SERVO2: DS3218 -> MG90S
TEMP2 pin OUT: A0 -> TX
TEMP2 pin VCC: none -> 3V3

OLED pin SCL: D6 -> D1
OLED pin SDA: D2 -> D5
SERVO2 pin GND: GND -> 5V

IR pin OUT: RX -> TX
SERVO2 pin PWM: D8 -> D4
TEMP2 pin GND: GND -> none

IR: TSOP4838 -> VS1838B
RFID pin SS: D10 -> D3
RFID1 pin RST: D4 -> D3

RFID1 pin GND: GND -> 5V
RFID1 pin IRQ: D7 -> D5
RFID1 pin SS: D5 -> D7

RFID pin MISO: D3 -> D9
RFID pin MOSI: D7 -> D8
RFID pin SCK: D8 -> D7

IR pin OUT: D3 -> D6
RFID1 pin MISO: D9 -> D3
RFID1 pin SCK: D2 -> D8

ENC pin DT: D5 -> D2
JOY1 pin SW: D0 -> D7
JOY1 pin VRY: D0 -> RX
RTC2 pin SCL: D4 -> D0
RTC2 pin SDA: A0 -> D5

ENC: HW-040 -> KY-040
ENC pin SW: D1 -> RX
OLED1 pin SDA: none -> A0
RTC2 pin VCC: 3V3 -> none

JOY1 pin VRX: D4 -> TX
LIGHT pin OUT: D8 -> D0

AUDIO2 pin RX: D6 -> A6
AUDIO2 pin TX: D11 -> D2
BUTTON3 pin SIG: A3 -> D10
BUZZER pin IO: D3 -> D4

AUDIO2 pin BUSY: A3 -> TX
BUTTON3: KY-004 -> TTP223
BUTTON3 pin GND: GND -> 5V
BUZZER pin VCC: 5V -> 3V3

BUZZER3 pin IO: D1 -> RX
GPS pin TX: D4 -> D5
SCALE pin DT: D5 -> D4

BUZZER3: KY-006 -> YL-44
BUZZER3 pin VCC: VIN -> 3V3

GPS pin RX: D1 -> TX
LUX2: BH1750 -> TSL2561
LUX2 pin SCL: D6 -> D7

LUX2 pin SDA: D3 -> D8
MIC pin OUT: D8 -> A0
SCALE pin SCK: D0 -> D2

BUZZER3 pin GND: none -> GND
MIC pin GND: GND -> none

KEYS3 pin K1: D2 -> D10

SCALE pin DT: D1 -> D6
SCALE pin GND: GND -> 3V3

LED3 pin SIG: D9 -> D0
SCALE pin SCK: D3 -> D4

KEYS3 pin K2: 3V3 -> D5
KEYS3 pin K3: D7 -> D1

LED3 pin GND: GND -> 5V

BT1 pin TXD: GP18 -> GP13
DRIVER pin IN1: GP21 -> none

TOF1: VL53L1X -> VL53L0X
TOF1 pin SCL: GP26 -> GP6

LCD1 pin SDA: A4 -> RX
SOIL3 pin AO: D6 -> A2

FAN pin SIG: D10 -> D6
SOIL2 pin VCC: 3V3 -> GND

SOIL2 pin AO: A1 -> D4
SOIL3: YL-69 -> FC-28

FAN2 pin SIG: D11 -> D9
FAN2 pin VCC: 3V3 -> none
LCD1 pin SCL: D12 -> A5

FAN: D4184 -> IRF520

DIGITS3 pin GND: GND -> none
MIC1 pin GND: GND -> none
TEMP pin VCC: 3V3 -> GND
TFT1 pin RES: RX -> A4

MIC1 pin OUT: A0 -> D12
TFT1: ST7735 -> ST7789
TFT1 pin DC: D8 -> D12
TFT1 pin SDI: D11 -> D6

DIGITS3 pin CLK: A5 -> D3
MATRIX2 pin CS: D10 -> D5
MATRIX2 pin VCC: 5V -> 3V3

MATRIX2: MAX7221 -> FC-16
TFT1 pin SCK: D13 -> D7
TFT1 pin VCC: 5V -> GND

******

ACTION ITEM ->
Exact retyping of every entry is required.

SOLUTION TO THIS EXERCISE ->
SERVO2: DS3218 -> MG90S
TEMP2 pin OUT: A0 -> TX
TEMP2 pin VCC: none -> 3V3

OLED pin SCL: D6 -> D1
OLED pin SDA: D2 -> D5
SERVO2 pin GND: GND -> 5V

IR pin OUT: RX -> TX
SERVO2 pin PWM: D8 -> D4
TEMP2 pin GND: GND -> none

IR: TSOP4838 -> VS1838B
RFID pin SS: D10 -> D3
RFID1 pin RST: D4 -> D3

RFID1 pin GND: GND -> 5V
RFID1 pin IRQ: D7 -> D5
RFID1 pin SS: D5 -> D7

RFID pin MISO: D3 -> D9
RFID pin MOSI: D7 -> D8
RFID pin SCK: D8 -> D7

IR pin OUT: D3 -> D6
RFID1 pin MISO: D9 -> D3
RFID1 pin SCK: D2 -> D8

ENC pin DT: D5 -> D2
JOY1 pin SW: D0 -> D7
JOY1 pin VRY: D0 -> RX
RTC2 pin SCL: D4 -> D0
RTC2 pin SDA: A0 -> D5

ENC: HW-040 -> KY-040
ENC pin SW: D1 -> RX
OLED1 pin SDA: none -> A0
RTC2 pin VCC: 3V3 -> none

JOY1 pin VRX: D4 -> TX
LIGHT pin OUT: D8 -> D0

AUDIO2 pin RX: D6 -> A6
AUDIO2 pin TX: D11 -> D2
BUTTON3 pin SIG: A3 -> D10
BUZZER pin IO: D3 -> D4

AUDIO2 pin BUSY: A3 -> TX
BUTTON3: KY-004 -> TTP223
BUTTON3 pin GND: GND -> 5V
BUZZER pin VCC: 5V -> 3V3

BUZZER3 pin IO: D1 -> RX
GPS pin TX: D4 -> D5
SCALE pin DT: D5 -> D4

BUZZER3: KY-006 -> YL-44
BUZZER3 pin VCC: VIN -> 3V3

GPS pin RX: D1 -> TX
LUX2: BH1750 -> TSL2561
LUX2 pin SCL: D6 -> D7

LUX2 pin SDA: D3 -> D8
MIC pin OUT: D8 -> A0
SCALE pin SCK: D0 -> D2

BUZZER3 pin GND: none -> GND
MIC pin GND: GND -> none

KEYS3 pin K1: D2 -> D10

SCALE pin DT: D1 -> D6
SCALE pin GND: GND -> 3V3

LED3 pin SIG: D9 -> D0
SCALE pin SCK: D3 -> D4

KEYS3 pin K2: 3V3 -> D5
KEYS3 pin K3: D7 -> D1

LED3 pin GND: GND -> 5V

BT1 pin TXD: GP18 -> GP13
DRIVER pin IN1: GP21 -> none

TOF1: VL53L1X -> VL53L0X
TOF1 pin SCL: GP26 -> GP6

LCD1 pin SDA: A4 -> RX
SOIL3 pin AO: D6 -> A2

FAN pin SIG: D10 -> D6
SOIL2 pin VCC: 3V3 -> GND

SOIL2 pin AO: A1 -> D4
SOIL3: YL-69 -> FC-28

FAN2 pin SIG: D11 -> D9
FAN2 pin VCC: 3V3 -> none
LCD1 pin SCL: D12 -> A5

FAN: D4184 -> IRF520

DIGITS3 pin GND: GND -> none
MIC1 pin GND: GND -> none
TEMP pin VCC: 3V3 -> GND
TFT1 pin RES: RX -> A4

MIC1 pin OUT: A0 -> D12
TFT1: ST7735 -> ST7789
TFT1 pin DC: D8 -> D12
TFT1 pin SDI: D11 -> D6

DIGITS3 pin CLK: A5 -> D3
MATRIX2 pin CS: D10 -> D5
MATRIX2 pin VCC: 5V -> 3V3

MATRIX2: MAX7221 -> FC-16
TFT1 pin SCK: D13 -> D7
TFT1 pin VCC: 5V -> GND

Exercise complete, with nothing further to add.